Pull every line with "brown" from the material.

# Excerpted records
____________

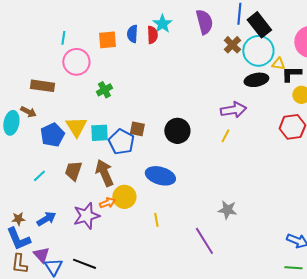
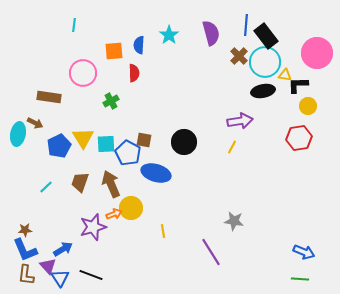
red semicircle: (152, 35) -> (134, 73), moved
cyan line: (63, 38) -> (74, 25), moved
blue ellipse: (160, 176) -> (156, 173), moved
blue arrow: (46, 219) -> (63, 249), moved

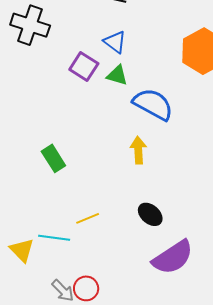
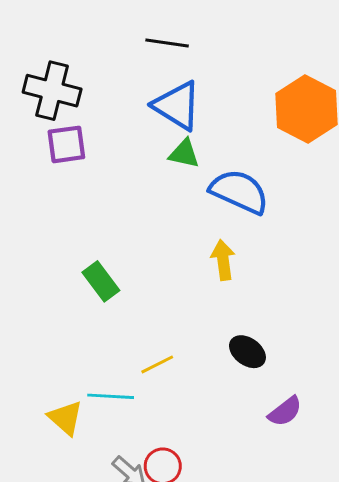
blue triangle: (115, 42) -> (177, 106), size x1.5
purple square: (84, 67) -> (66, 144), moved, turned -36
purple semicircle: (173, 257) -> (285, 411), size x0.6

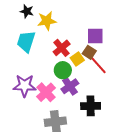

____________

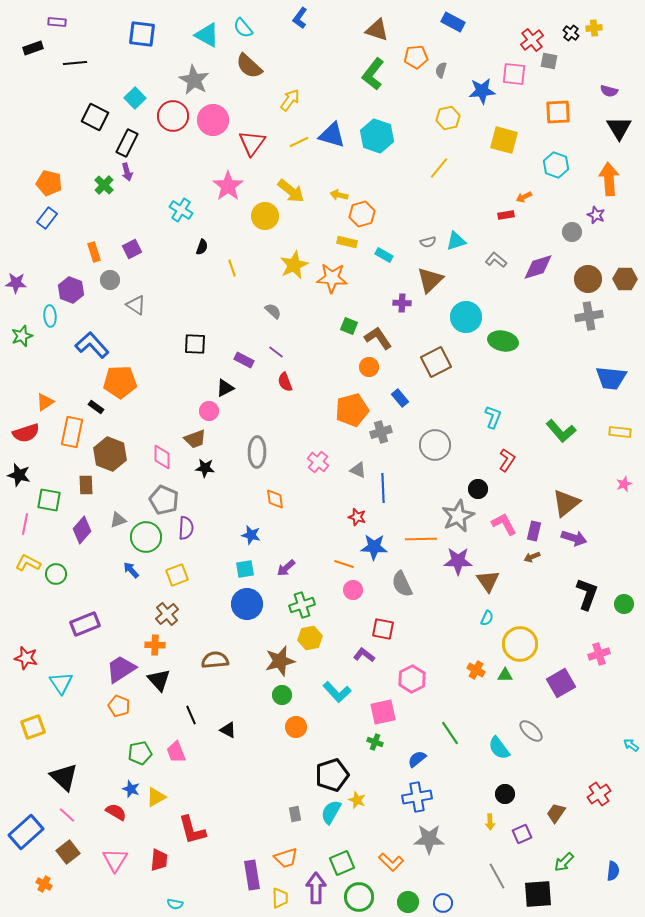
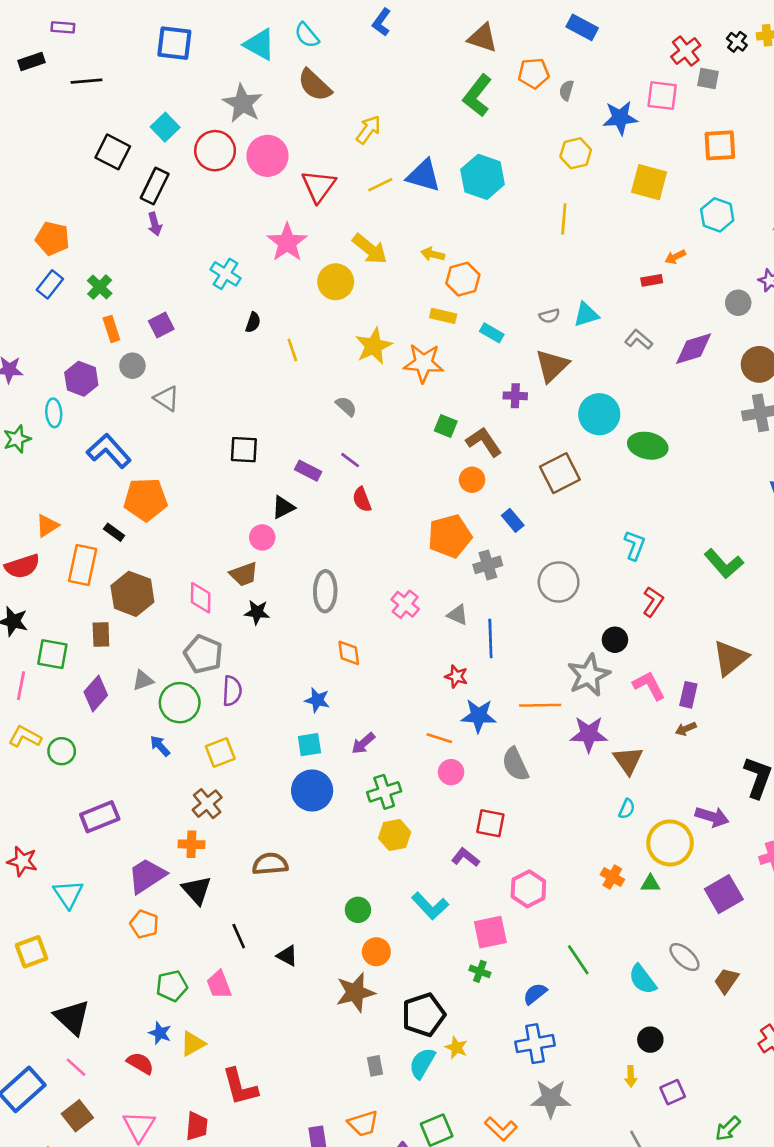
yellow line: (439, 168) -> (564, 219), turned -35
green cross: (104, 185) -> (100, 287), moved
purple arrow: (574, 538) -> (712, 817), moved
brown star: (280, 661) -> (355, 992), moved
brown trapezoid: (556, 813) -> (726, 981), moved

____________

# Answer to the problem
brown star: (280, 661) -> (355, 992), moved
brown trapezoid: (556, 813) -> (726, 981), moved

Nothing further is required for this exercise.